→ **WHAT IS BEING ASKED**
Check every line of the data for the word "missing", and copy those that have it.

→ **Object state change records**
[Start of section]

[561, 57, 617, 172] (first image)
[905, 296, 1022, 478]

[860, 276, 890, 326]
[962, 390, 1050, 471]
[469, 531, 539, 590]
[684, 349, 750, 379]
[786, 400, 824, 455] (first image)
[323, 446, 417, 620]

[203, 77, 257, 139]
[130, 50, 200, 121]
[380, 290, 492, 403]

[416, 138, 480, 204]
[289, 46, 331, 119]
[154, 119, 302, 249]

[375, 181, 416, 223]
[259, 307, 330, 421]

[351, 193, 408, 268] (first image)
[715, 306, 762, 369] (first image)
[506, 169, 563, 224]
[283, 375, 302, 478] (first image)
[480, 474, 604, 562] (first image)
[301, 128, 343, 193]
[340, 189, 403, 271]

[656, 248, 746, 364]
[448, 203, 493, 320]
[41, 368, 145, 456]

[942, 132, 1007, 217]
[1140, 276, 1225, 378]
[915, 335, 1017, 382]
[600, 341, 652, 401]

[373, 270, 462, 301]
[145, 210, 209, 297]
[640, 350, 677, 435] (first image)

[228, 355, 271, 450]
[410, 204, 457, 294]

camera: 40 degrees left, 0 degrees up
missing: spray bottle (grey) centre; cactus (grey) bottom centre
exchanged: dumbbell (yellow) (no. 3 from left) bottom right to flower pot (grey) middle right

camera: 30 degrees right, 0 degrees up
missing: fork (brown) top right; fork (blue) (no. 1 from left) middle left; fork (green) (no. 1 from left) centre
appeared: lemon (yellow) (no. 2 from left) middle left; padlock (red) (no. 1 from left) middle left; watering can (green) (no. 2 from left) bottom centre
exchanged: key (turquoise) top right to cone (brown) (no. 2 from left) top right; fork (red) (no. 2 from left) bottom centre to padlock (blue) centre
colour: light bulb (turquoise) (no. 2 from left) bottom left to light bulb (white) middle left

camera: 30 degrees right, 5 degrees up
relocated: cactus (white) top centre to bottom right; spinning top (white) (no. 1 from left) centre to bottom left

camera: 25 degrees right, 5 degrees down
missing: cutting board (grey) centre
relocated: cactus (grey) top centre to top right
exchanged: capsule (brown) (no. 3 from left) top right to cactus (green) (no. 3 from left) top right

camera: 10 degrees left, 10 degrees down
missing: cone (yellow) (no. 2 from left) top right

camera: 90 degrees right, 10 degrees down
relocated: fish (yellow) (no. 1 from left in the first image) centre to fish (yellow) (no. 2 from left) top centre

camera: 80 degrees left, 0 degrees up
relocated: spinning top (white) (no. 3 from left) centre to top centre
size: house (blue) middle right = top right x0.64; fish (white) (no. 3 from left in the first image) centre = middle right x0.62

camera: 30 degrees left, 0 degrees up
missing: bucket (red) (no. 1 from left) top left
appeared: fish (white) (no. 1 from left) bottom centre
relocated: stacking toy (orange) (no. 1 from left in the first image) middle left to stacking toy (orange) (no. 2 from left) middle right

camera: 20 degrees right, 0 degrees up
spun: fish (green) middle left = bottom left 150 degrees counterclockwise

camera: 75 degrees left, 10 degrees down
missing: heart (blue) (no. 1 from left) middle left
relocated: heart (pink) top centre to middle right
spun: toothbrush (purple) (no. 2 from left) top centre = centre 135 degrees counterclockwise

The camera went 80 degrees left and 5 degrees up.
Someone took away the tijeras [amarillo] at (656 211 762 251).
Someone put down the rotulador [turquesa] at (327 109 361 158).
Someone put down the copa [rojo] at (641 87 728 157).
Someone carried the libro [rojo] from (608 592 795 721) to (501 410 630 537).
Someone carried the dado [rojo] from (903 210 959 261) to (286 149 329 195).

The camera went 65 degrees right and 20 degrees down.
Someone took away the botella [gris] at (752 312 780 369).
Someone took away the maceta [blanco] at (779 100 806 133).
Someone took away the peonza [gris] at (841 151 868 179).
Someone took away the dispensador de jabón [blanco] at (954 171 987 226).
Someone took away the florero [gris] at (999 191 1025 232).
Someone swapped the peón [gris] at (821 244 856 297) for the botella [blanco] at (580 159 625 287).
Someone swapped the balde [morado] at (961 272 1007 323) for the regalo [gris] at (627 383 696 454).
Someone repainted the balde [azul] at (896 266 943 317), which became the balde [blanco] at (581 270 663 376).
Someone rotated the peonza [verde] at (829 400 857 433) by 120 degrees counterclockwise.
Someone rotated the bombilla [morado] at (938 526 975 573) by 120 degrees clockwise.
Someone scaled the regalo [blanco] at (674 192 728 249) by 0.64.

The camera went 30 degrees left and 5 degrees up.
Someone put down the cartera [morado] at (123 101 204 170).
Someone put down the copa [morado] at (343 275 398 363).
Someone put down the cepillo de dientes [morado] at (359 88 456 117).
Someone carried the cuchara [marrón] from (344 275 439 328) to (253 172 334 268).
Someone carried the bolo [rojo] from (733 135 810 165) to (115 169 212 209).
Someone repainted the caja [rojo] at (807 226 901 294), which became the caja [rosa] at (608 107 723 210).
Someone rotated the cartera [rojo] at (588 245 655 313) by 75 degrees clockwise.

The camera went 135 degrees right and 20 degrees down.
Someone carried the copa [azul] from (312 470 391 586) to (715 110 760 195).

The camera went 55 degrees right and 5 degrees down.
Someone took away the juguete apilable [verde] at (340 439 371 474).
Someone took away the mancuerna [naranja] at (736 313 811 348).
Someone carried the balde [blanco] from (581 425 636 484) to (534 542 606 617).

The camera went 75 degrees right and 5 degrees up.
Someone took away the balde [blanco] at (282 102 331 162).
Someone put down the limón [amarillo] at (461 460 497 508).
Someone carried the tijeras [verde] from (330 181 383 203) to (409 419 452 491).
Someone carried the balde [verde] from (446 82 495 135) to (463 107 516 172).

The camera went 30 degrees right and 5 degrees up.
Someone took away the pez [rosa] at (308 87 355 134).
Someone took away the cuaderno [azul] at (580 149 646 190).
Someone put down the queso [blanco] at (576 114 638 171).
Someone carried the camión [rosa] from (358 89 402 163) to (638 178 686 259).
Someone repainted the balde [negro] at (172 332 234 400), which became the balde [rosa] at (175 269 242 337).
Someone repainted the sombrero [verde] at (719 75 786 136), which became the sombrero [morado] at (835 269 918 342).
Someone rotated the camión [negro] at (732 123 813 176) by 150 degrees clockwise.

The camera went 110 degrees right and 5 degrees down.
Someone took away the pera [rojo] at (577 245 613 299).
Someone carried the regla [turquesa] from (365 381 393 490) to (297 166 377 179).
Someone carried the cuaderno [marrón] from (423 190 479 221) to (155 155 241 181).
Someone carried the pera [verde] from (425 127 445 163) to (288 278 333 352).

[End of section]

→ **REPLY TO THE EXERCISE**
missing: spray bottle (grey) centre; cactus (grey) bottom centre
missing: fork (brown) top right; fork (blue) (no. 1 from left) middle left; fork (green) (no. 1 from left) centre
missing: cutting board (grey) centre
missing: cone (yellow) (no. 2 from left) top right
missing: bucket (red) (no. 1 from left) top left
missing: heart (blue) (no. 1 from left) middle left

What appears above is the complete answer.